• [Supplied information]
____________________

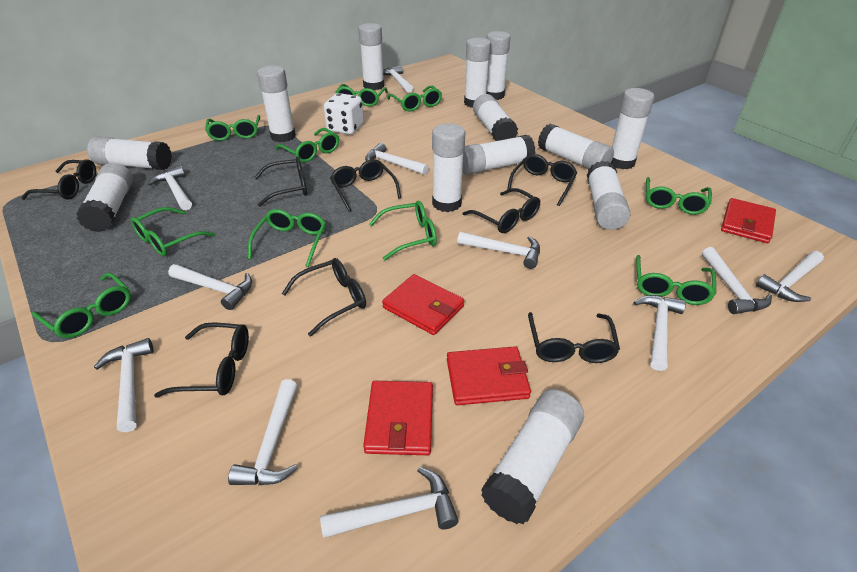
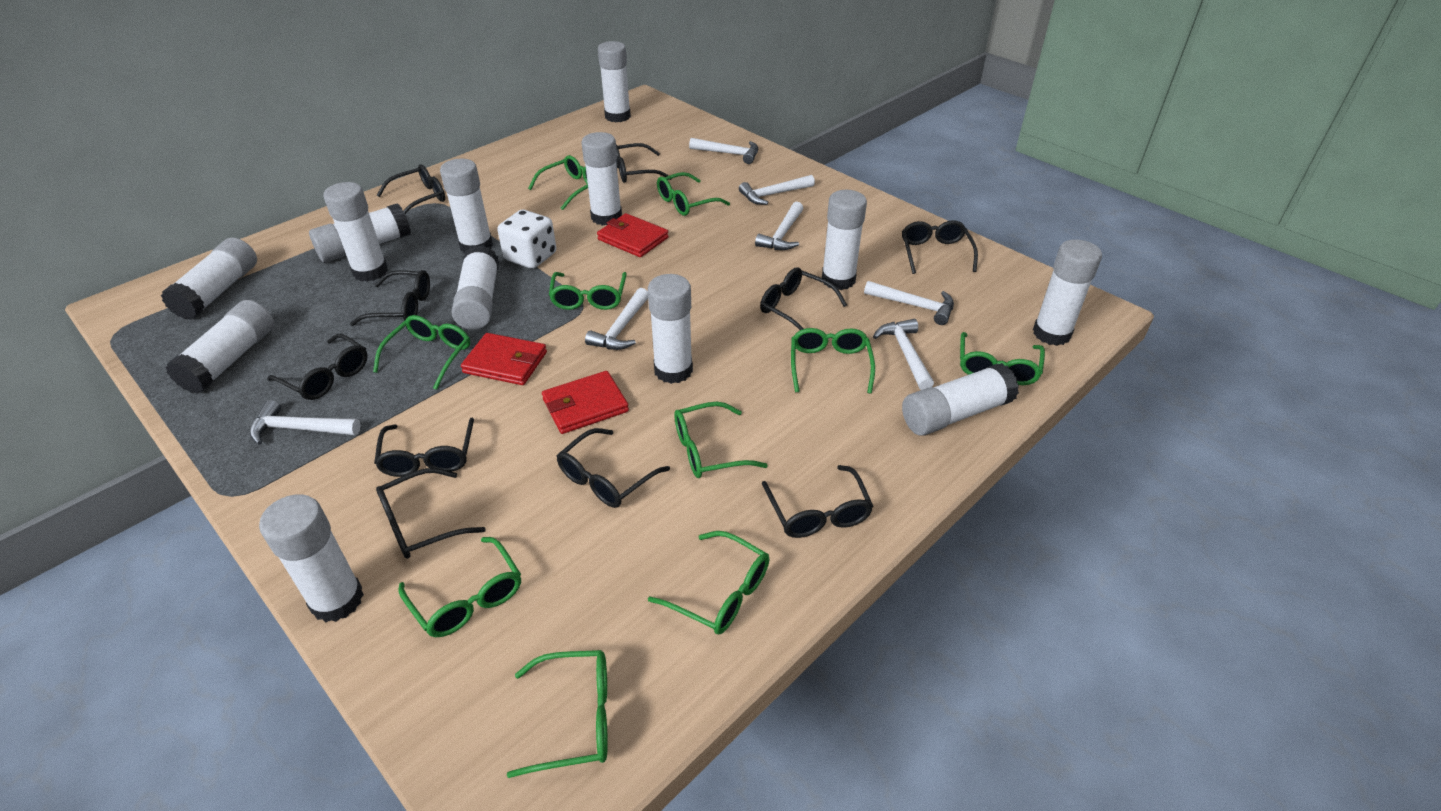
black glasses: 8 -> 10
red wallet: 4 -> 3
white hammer: 11 -> 7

____________________

• [Work instructions] An exact copy of the listing is required, with every image removed.

• [Solved exercise]
black glasses: 8 -> 10
red wallet: 4 -> 3
white hammer: 11 -> 7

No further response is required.